- HOW TO COMPLETE THIS TASK:
Scan the records for the string "white", then copy each line that has it.
++++ ENTRIES SHOWN
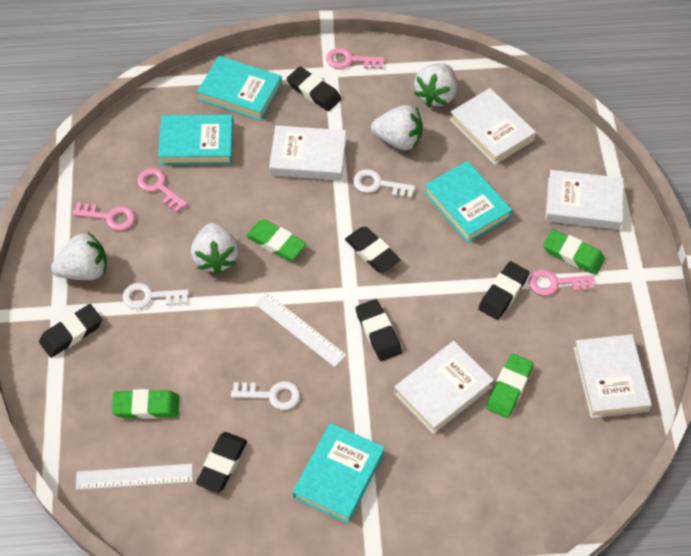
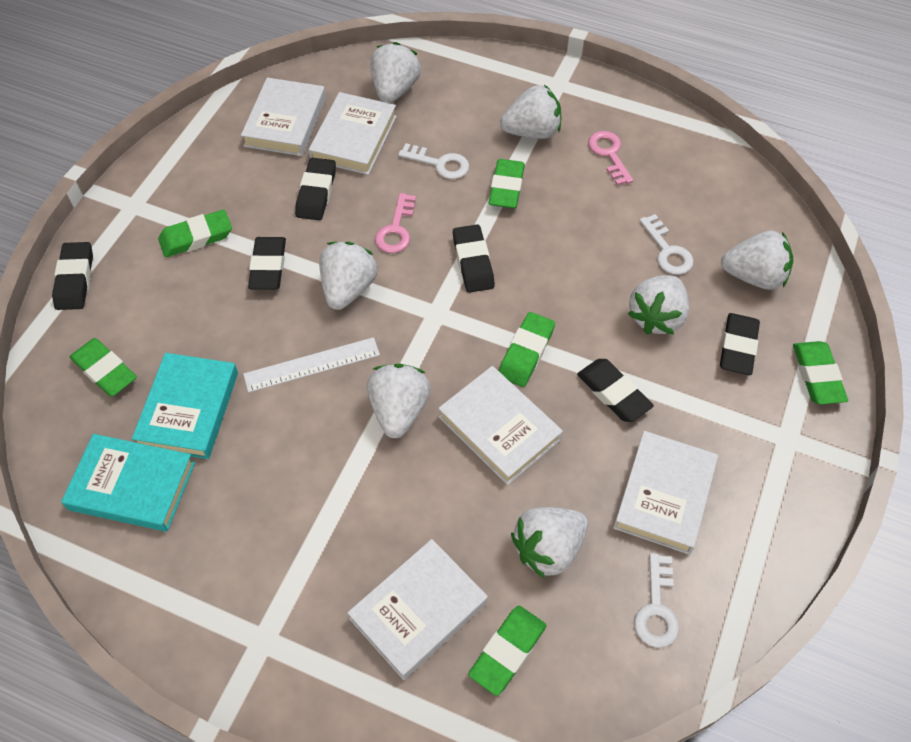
green eraser: 4 -> 6
pink key: 4 -> 2
turquoise book: 4 -> 2
white ruler: 2 -> 1
white strawberry: 4 -> 7

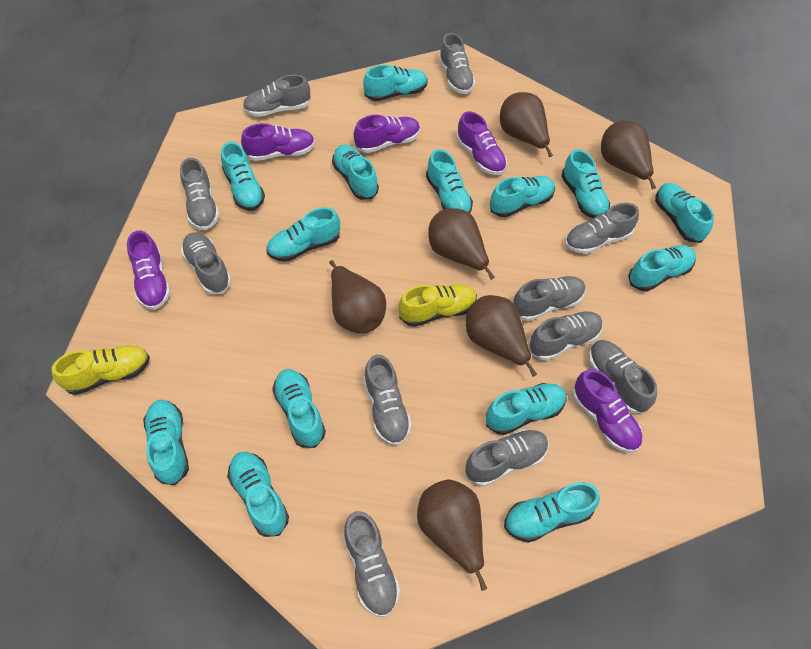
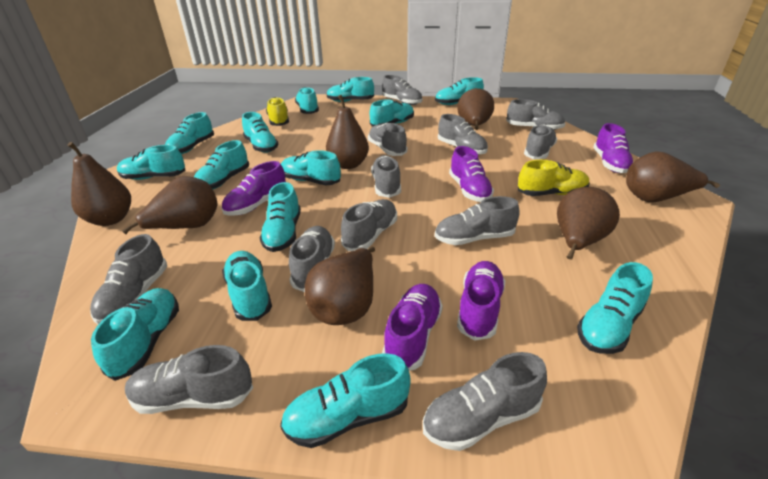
brown pear: 6 -> 7
grey shoe: 11 -> 12

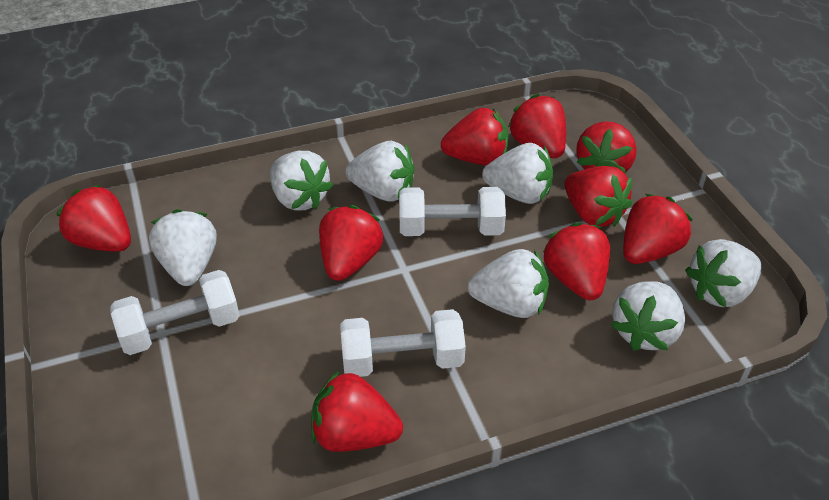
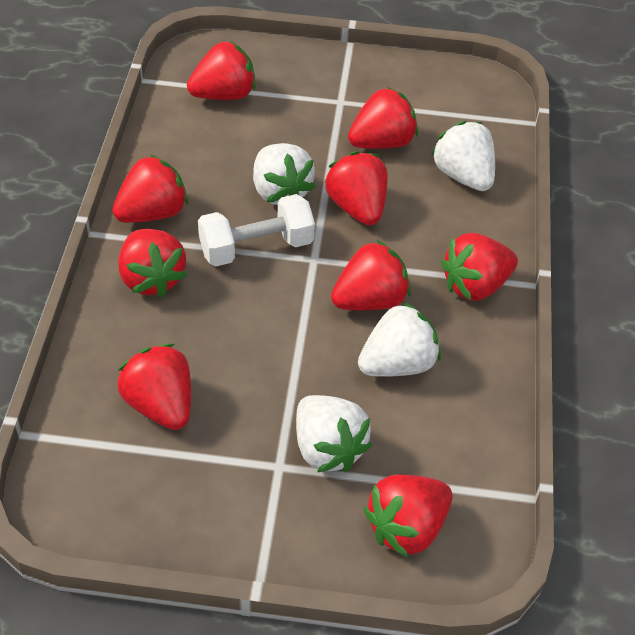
white dumbbell: 3 -> 1
white strawberry: 7 -> 4

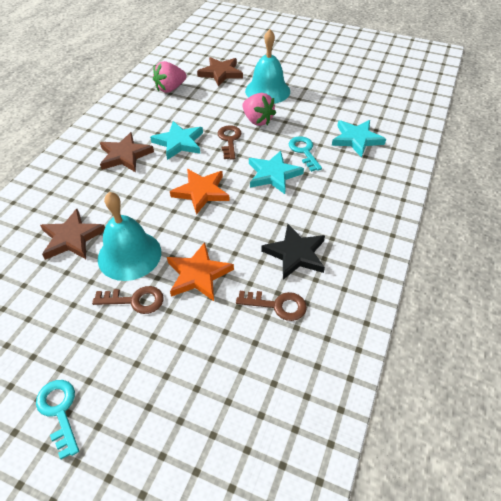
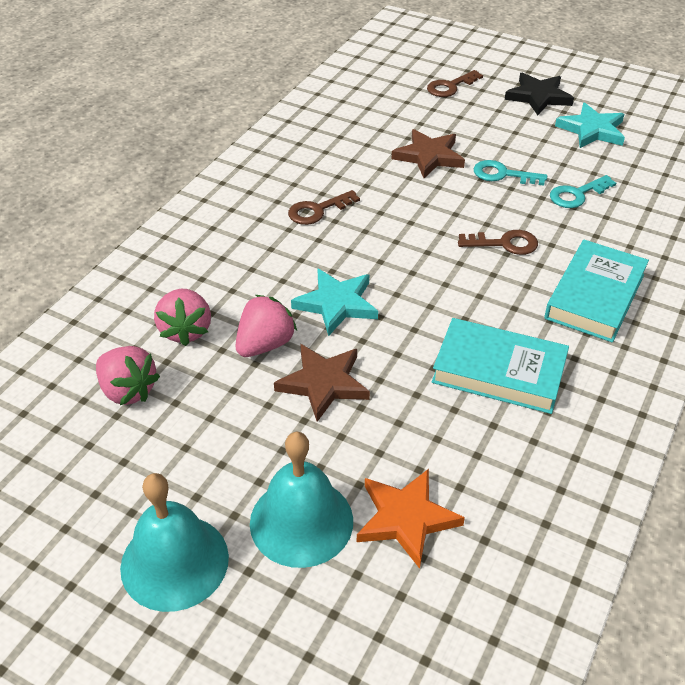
brown star: 3 -> 2
orange star: 2 -> 1
pink strawberry: 2 -> 3
turquoise book: 0 -> 2
turquoise star: 3 -> 2

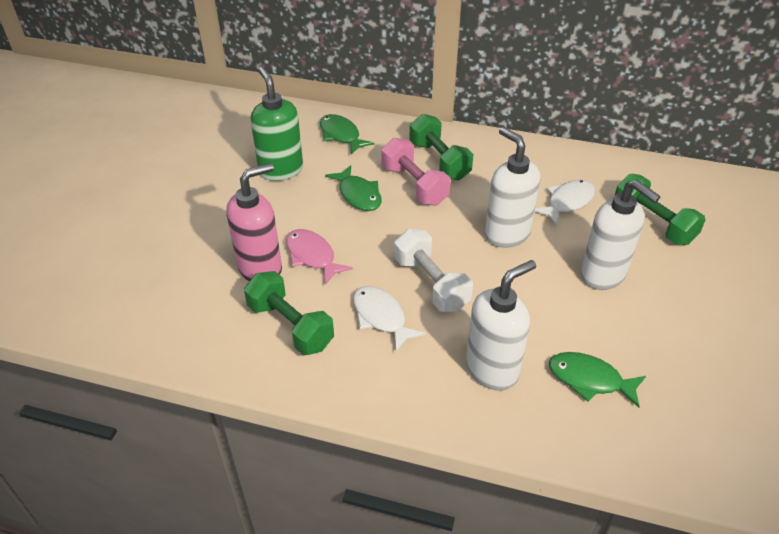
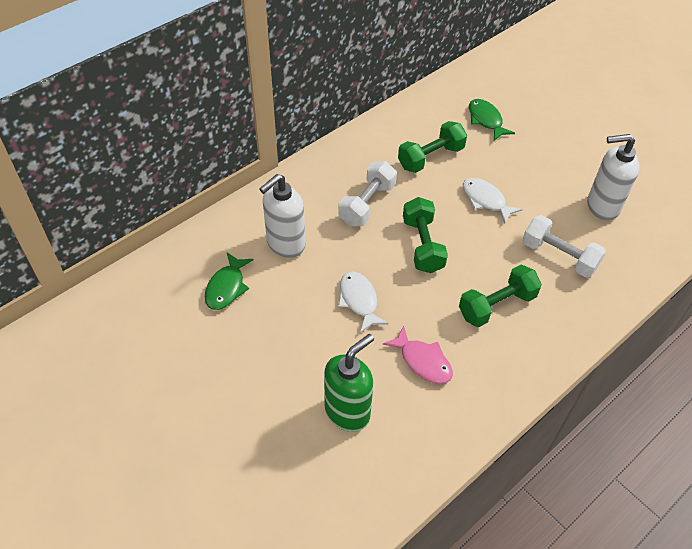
green fish: 3 -> 2
pink dumbbell: 1 -> 0
pink soap dispenser: 1 -> 0
white dumbbell: 1 -> 2
white soap dispenser: 3 -> 2

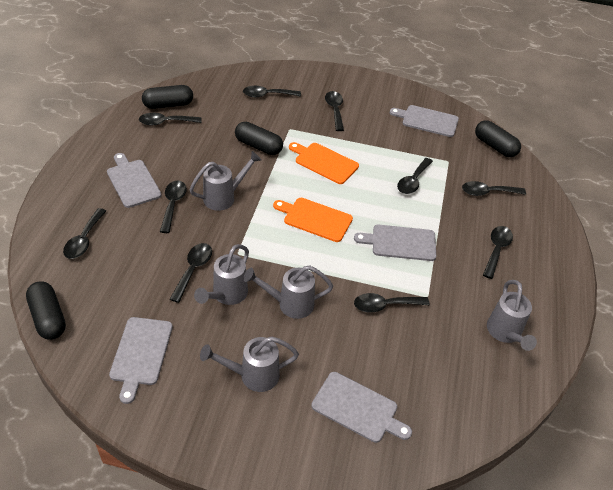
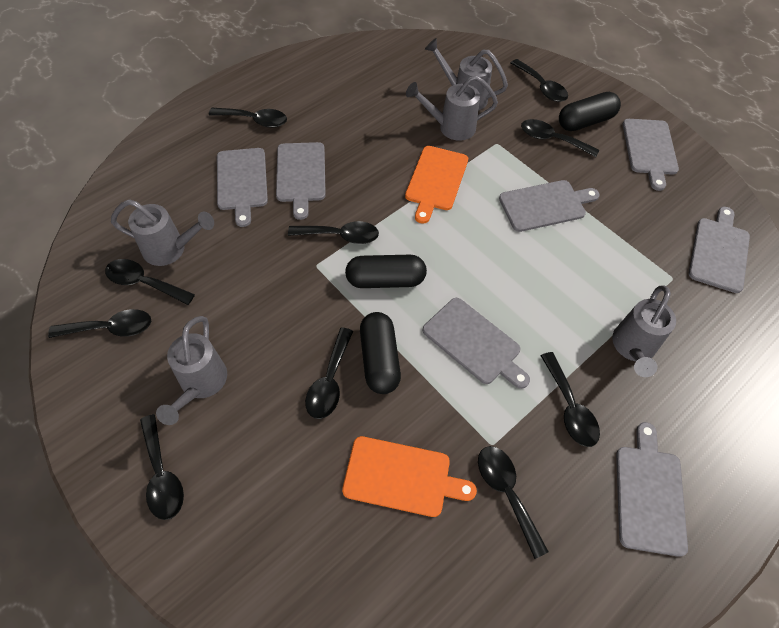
black capsule: 4 -> 3
grey cutting board: 5 -> 7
++++++++
- ANSWER SPACE:
white ruler: 2 -> 1
white strawberry: 4 -> 7
white dumbbell: 3 -> 1
white strawberry: 7 -> 4
white dumbbell: 1 -> 2
white soap dispenser: 3 -> 2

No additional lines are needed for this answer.